(SOURCE DATA Opens)

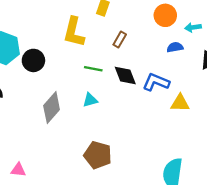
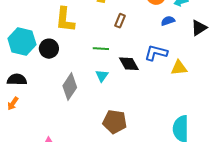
yellow L-shape: (74, 32) -> (65, 20), moved
black diamond: (125, 76) -> (129, 64), moved
cyan triangle: (90, 100) -> (102, 76), turned -32

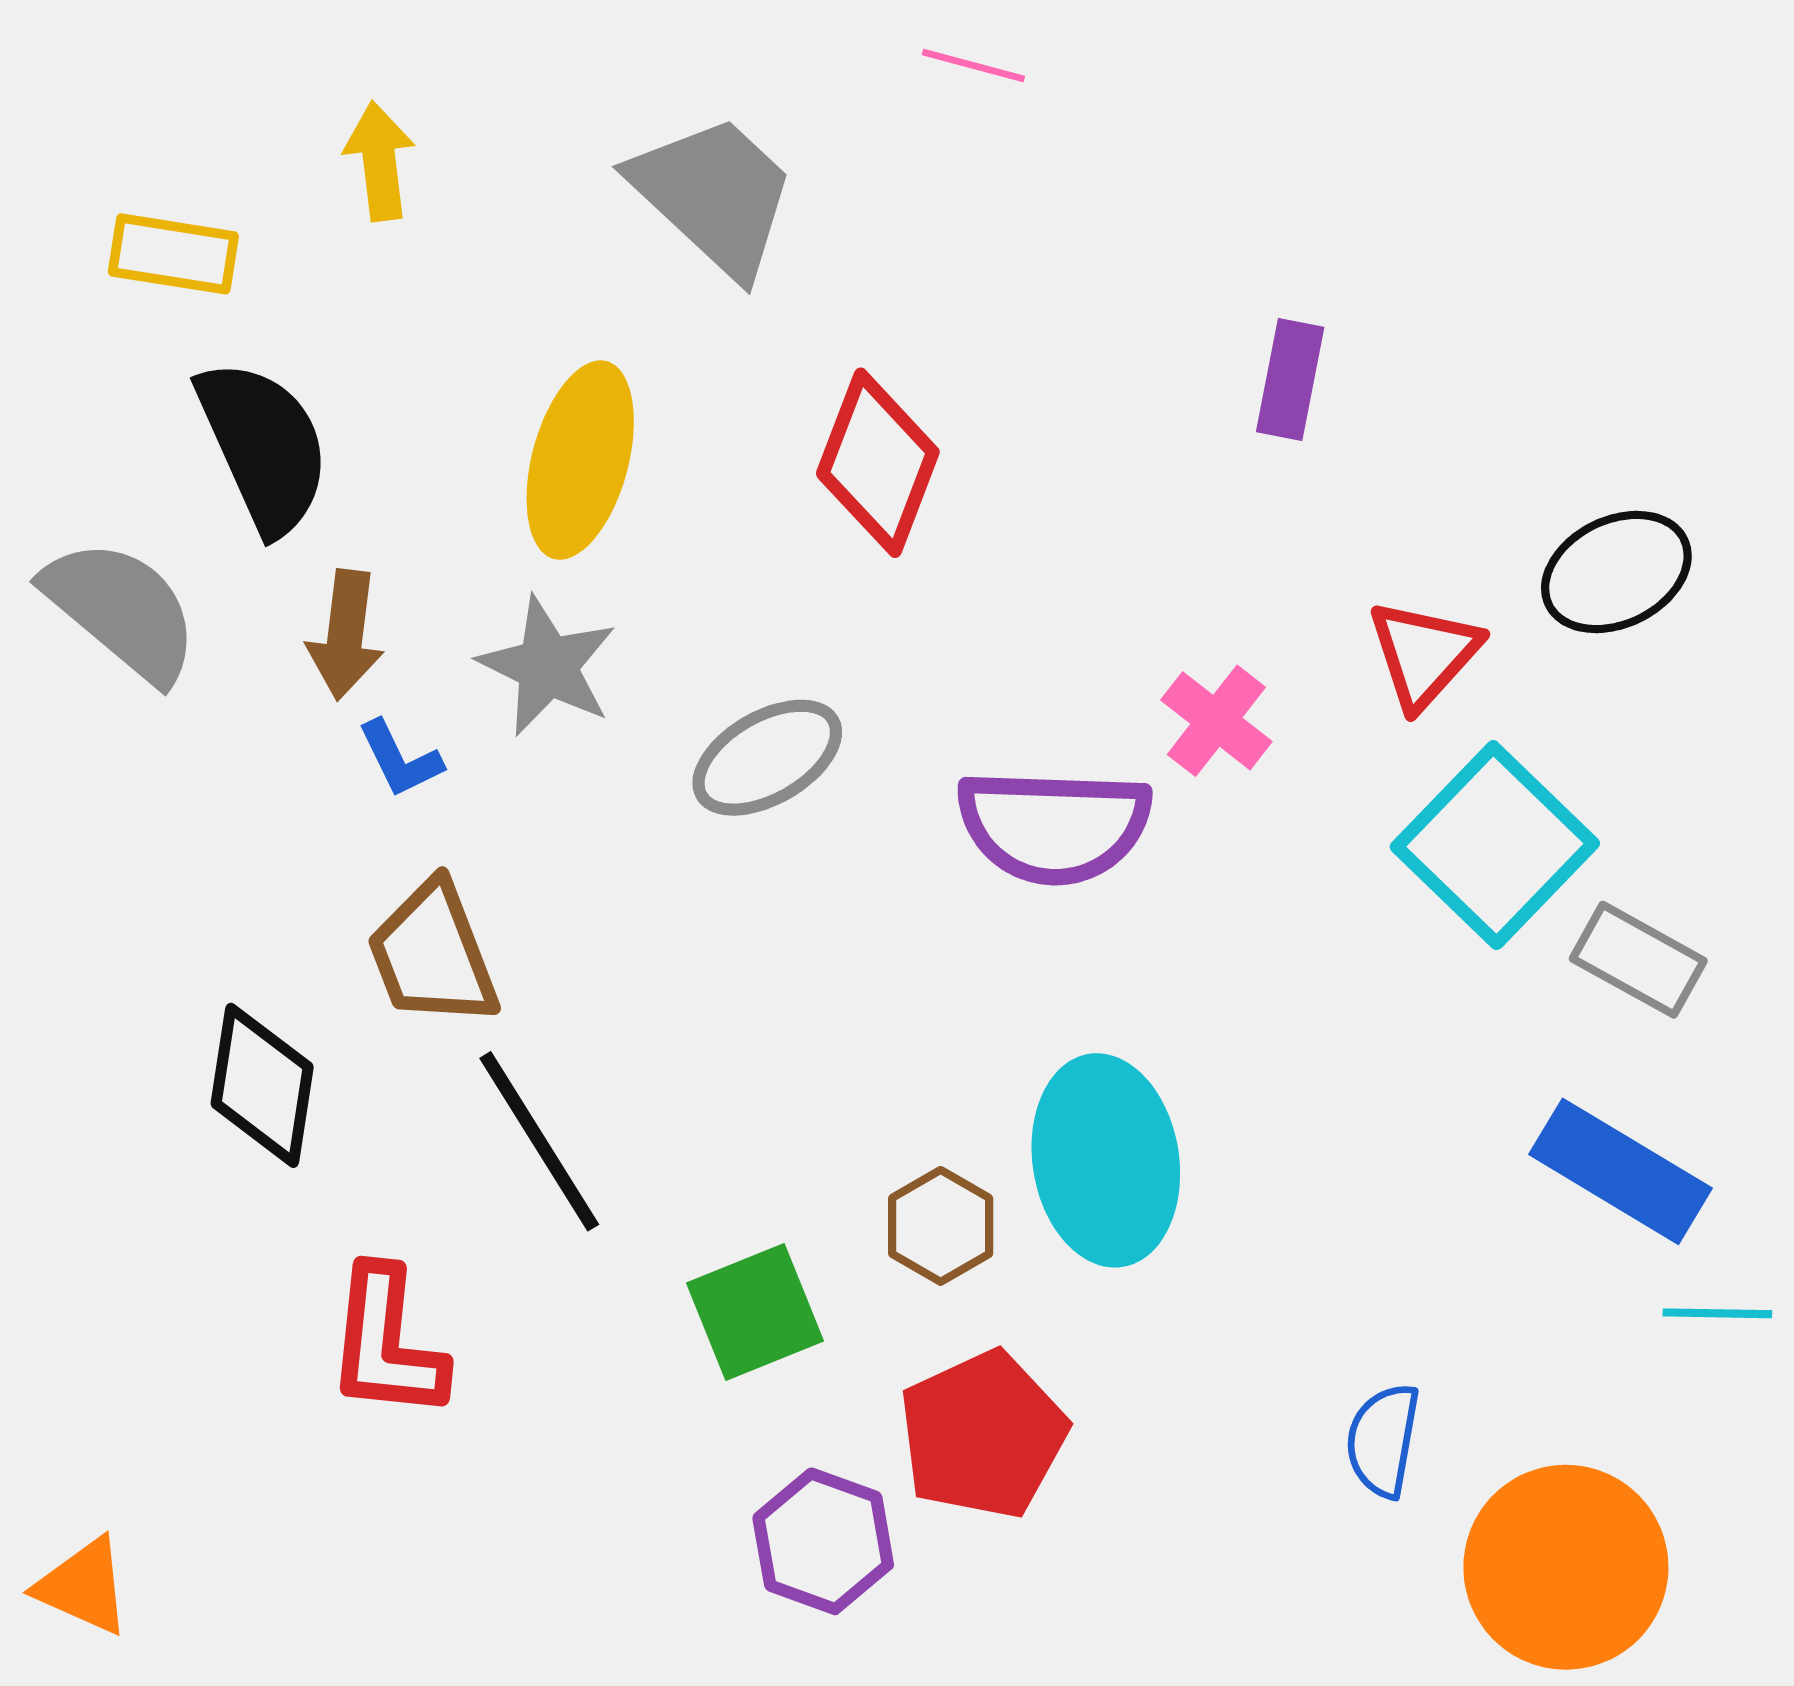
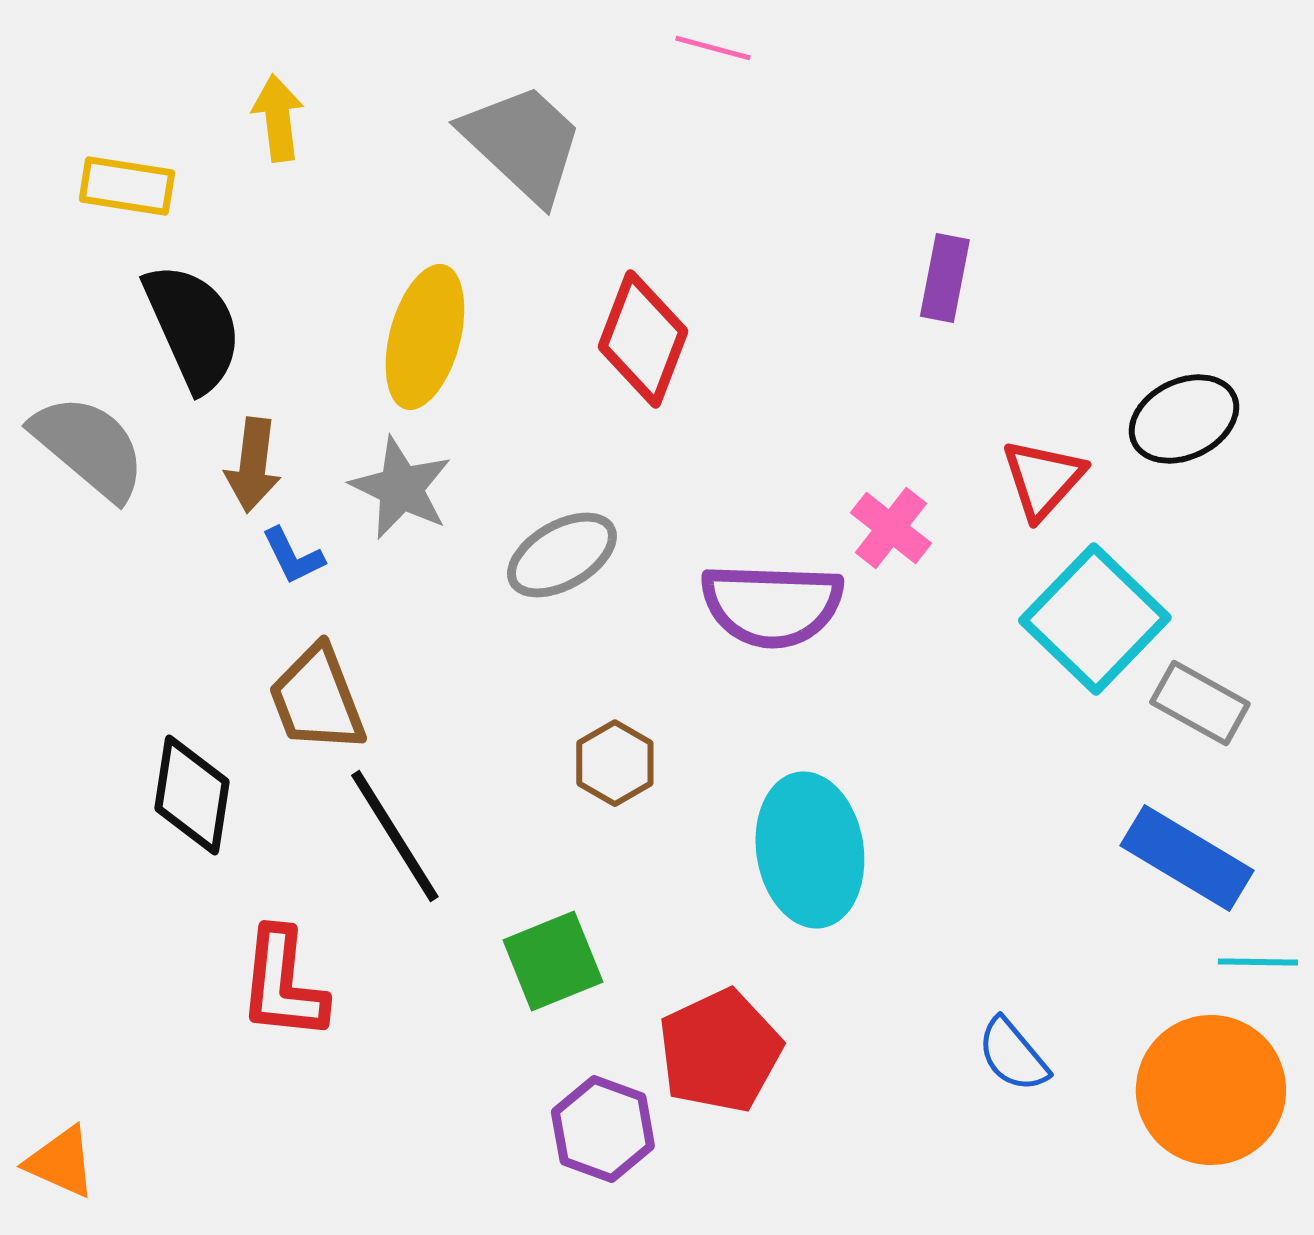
brown hexagon: (941, 1226) -> (615, 763), moved
blue semicircle: (1383, 1440) -> (1013, 1055), turned -50
orange circle: (1566, 1567) -> (1211, 1090), moved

(SOURCE DATA Closes)

▶ **TASK OBJECTIVE**:
Looking at the records, report the number of lines that hold the string "moved", with no other text.

▶ **RESULT OF THIS TASK**:
4